=== Information given ===

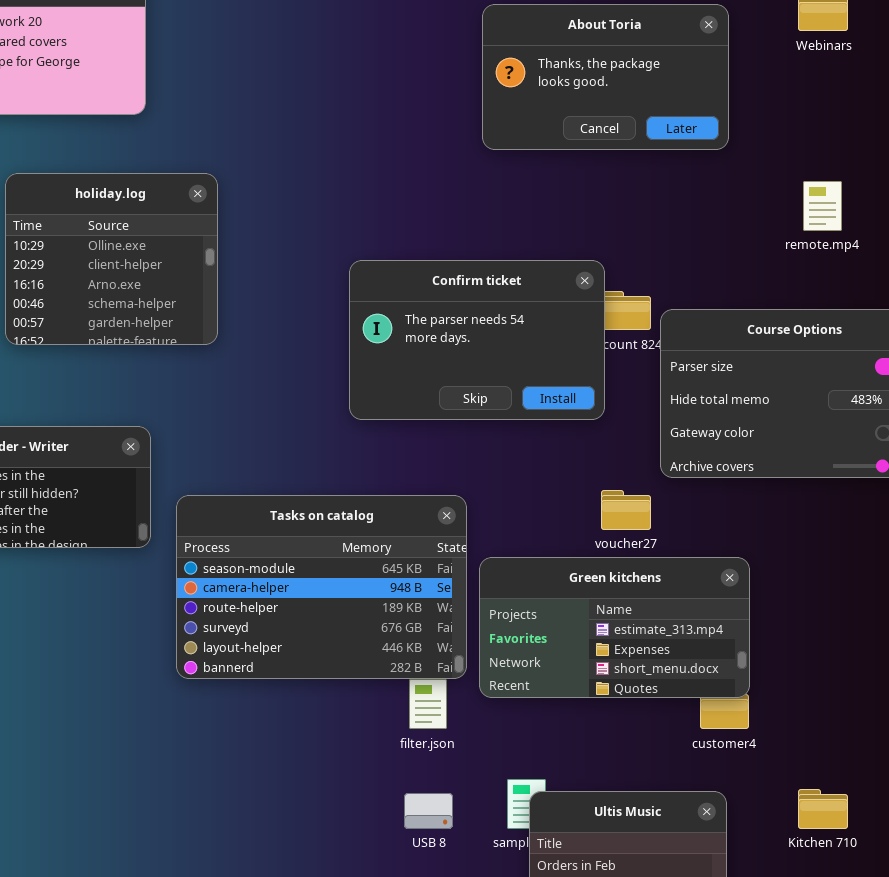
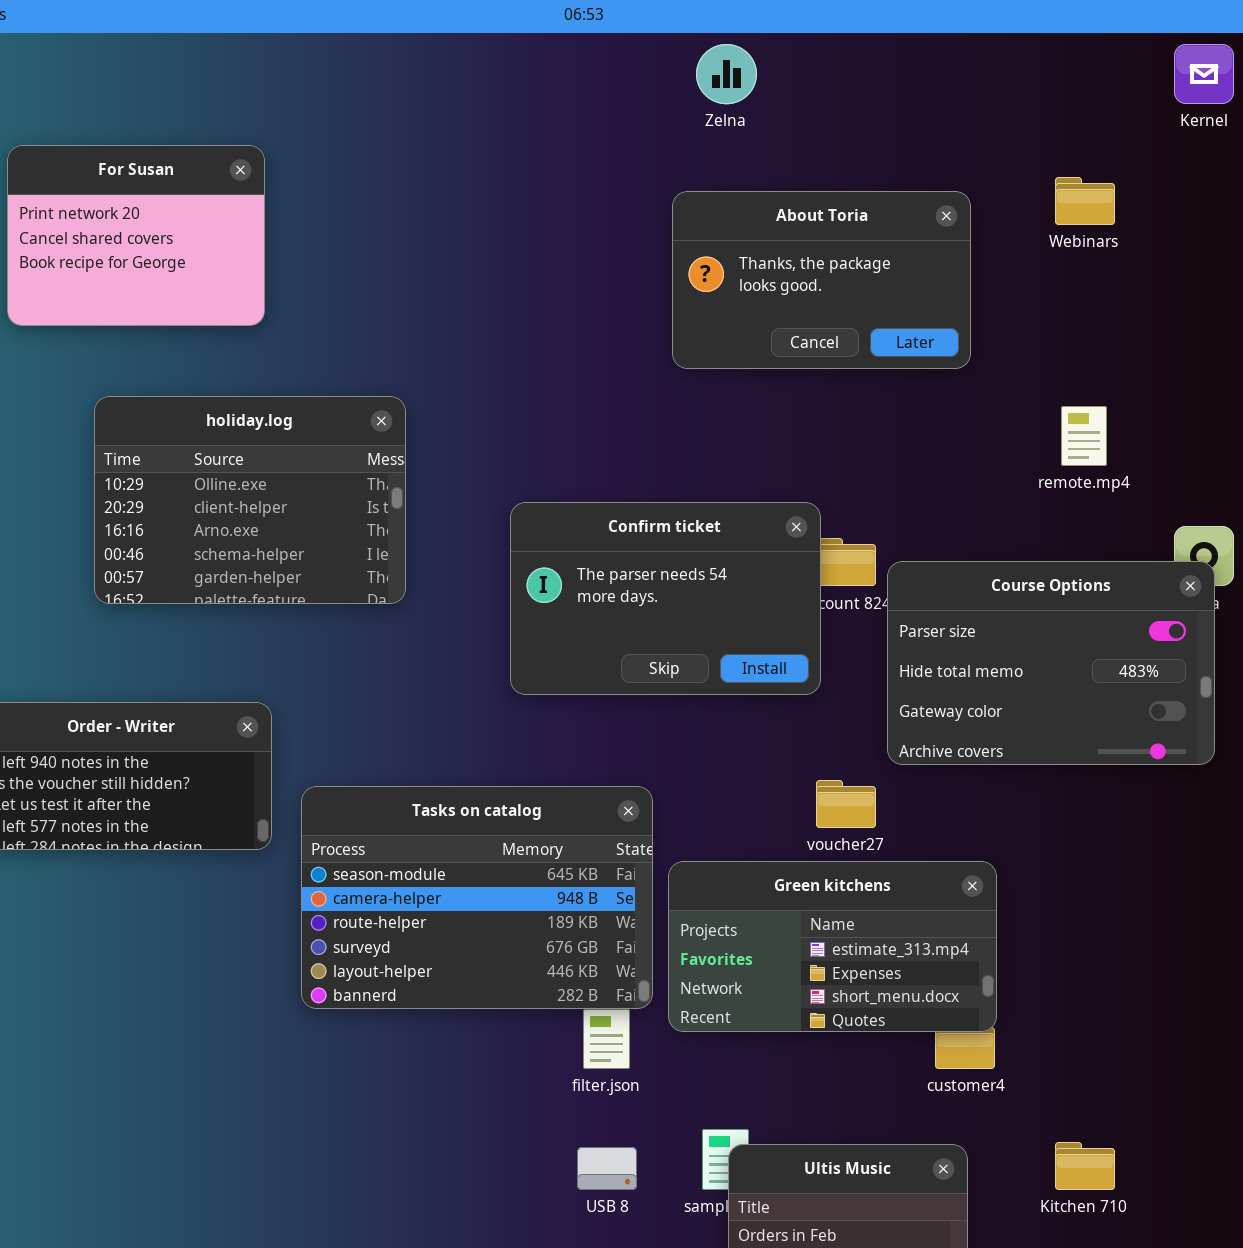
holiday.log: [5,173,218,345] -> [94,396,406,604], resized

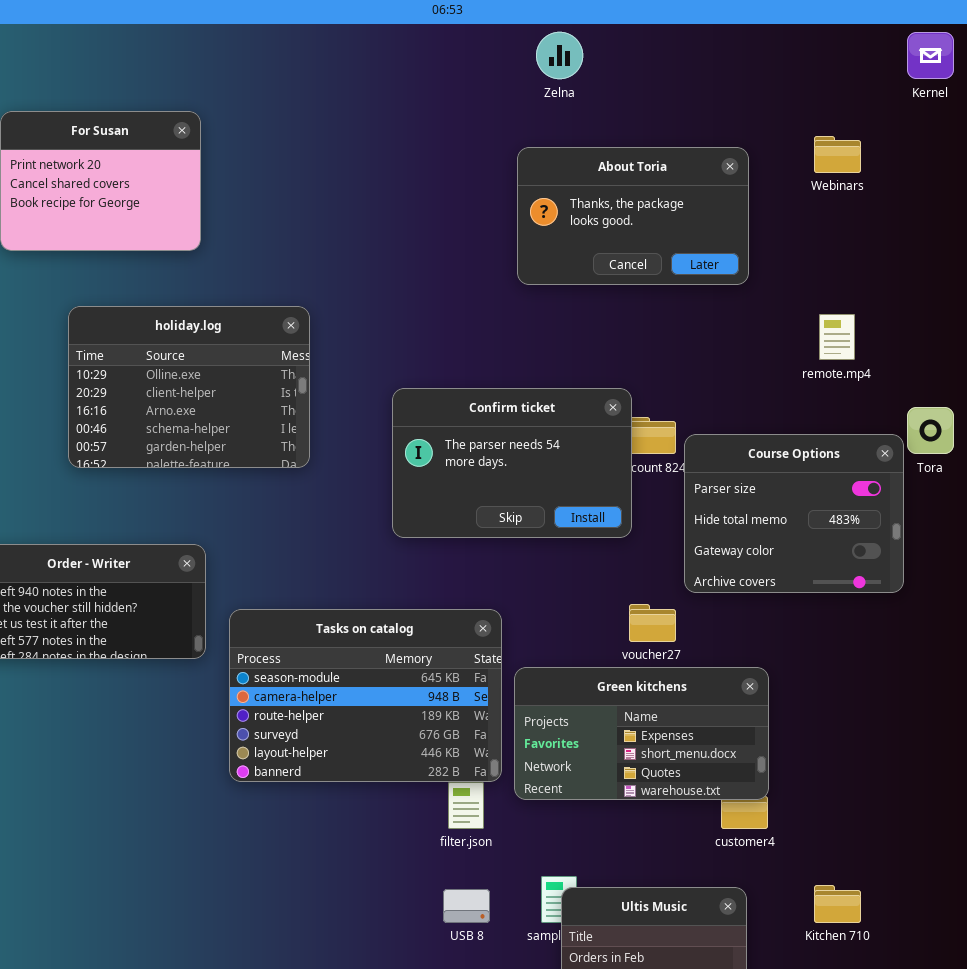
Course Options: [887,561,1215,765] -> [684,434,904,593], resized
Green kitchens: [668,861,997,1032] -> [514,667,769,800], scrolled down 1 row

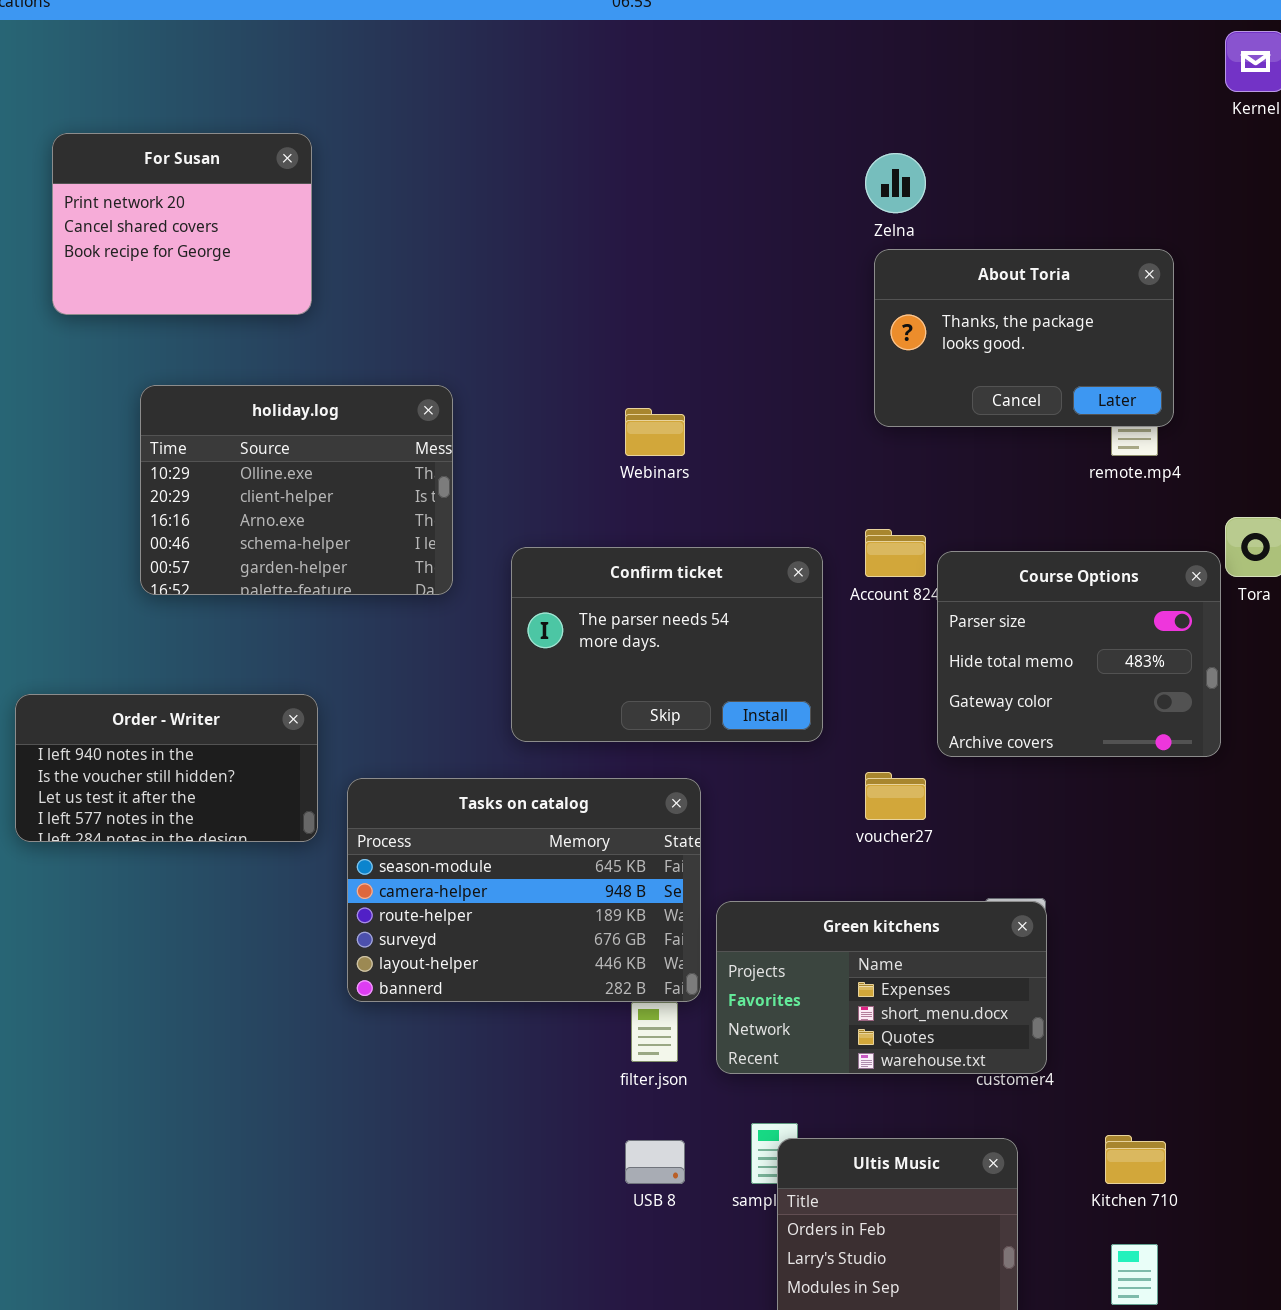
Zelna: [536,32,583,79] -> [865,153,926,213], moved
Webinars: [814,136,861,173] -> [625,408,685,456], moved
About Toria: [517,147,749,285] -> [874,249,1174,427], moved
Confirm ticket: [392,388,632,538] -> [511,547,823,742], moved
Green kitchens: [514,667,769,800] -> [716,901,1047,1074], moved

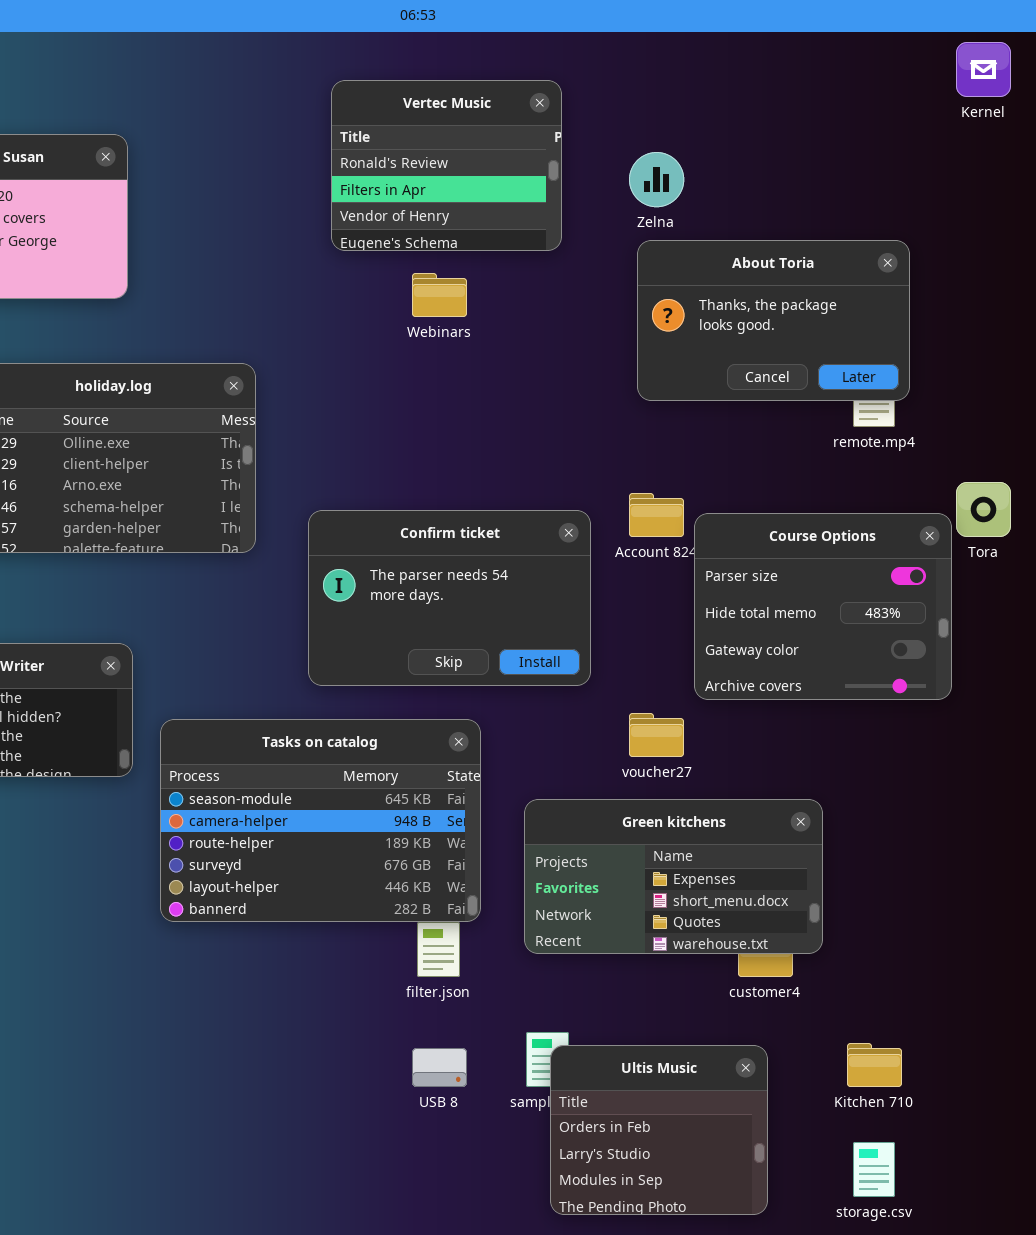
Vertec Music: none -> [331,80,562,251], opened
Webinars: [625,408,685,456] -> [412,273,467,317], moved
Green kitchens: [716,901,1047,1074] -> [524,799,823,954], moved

===

- [Try it]:
Return exactly, and only, the lines that run from the line containing "About Toria: [517,147,749,285]" to the last line of the entries above, both ends included, with pictures left out.

- [Task output]:
About Toria: [517,147,749,285] -> [874,249,1174,427], moved
Confirm ticket: [392,388,632,538] -> [511,547,823,742], moved
Green kitchens: [514,667,769,800] -> [716,901,1047,1074], moved

Vertec Music: none -> [331,80,562,251], opened
Webinars: [625,408,685,456] -> [412,273,467,317], moved
Green kitchens: [716,901,1047,1074] -> [524,799,823,954], moved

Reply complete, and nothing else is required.